Word and element location records »
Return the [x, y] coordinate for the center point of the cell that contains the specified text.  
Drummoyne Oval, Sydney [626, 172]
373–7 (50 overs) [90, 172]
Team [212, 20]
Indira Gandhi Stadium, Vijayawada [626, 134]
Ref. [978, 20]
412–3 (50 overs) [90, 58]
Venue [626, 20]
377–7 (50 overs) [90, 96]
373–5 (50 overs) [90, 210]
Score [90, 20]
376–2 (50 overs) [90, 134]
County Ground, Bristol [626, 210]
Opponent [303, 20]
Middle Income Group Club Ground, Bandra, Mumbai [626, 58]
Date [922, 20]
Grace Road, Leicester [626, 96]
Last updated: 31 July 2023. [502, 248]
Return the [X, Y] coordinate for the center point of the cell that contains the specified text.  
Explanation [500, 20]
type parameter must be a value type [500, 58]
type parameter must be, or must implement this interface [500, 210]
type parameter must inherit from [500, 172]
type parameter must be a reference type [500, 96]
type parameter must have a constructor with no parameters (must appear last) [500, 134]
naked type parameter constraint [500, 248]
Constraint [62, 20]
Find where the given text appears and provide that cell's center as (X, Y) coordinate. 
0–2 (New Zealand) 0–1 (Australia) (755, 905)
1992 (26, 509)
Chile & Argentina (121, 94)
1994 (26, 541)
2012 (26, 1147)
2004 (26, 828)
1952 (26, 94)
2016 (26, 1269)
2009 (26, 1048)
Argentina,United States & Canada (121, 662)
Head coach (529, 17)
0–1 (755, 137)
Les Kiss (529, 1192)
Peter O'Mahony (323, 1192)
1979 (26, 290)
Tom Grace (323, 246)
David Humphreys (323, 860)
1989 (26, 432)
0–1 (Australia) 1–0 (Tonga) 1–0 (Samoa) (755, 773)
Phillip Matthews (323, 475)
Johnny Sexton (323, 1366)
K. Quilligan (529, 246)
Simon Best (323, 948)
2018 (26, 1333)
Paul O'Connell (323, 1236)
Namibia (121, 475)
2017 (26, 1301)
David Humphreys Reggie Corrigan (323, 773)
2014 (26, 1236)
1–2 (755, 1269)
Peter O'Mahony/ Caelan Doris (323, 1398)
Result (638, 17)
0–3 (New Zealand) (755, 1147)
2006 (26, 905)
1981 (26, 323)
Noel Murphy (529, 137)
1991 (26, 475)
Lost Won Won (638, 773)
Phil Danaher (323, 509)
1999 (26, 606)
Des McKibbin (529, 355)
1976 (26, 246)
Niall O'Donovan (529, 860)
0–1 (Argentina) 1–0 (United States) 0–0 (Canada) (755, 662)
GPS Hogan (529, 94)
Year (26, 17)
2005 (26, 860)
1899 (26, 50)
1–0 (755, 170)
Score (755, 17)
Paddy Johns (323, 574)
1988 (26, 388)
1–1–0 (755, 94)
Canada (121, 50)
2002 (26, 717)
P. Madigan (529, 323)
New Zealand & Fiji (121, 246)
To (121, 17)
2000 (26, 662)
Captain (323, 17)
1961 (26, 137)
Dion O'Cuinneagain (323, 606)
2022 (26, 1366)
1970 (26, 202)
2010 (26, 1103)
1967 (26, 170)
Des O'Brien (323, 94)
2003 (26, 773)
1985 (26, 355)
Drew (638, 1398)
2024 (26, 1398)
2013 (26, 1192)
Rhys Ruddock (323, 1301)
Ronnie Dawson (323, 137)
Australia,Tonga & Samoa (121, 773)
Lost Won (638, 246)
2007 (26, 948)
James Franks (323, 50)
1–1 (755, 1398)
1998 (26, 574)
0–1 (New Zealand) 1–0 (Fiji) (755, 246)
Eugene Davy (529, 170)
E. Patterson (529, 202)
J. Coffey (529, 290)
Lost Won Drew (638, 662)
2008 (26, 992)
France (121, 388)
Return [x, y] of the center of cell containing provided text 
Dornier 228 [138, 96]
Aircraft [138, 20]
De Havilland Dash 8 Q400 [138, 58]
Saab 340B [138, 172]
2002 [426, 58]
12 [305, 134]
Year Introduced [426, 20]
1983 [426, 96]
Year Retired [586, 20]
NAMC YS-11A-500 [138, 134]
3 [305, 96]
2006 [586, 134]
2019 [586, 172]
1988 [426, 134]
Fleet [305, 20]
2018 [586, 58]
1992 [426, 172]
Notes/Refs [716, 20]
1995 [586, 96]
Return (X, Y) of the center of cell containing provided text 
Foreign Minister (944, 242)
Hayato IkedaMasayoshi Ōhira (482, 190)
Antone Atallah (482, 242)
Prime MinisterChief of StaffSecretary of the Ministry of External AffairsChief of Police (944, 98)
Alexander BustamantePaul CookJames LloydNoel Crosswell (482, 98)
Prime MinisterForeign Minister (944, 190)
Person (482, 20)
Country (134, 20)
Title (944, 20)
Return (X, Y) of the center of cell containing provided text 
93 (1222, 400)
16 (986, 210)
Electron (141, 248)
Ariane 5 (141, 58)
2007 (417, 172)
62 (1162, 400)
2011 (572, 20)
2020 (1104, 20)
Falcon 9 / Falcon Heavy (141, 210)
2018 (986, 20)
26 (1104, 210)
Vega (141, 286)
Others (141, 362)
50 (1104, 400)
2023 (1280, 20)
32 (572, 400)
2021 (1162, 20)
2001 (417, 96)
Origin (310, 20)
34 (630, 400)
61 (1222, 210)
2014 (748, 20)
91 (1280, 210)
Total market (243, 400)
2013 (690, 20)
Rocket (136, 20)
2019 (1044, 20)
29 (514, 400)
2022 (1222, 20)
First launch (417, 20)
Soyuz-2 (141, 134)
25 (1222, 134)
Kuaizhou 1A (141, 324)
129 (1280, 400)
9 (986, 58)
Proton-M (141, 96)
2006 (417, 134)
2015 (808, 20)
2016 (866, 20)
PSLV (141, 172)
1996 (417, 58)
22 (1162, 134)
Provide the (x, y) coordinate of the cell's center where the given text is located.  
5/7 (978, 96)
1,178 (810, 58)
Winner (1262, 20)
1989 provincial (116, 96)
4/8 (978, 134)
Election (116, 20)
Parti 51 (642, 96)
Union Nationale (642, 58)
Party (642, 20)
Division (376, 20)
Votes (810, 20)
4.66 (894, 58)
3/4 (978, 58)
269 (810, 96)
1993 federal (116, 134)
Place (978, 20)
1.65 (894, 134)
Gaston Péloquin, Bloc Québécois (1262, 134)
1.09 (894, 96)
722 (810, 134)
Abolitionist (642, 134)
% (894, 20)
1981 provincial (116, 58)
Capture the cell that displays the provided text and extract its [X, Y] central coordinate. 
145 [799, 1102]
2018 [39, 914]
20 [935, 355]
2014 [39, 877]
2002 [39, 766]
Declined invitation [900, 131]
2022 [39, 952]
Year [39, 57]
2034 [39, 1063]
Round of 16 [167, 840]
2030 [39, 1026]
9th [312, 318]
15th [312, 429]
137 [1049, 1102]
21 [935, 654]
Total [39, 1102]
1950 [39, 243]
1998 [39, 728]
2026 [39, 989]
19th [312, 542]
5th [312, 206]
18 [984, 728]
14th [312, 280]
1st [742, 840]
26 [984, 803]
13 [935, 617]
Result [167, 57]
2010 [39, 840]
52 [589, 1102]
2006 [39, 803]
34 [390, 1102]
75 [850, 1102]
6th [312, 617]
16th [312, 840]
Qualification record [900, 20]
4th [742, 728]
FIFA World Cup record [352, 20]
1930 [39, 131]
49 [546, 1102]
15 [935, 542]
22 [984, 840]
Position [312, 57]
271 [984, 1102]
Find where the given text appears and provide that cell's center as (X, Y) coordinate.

Set task » Count how many lines above contain the string "Lost", treating uppercase and lowercase as different. Reply with the number alone.

Written reply » 3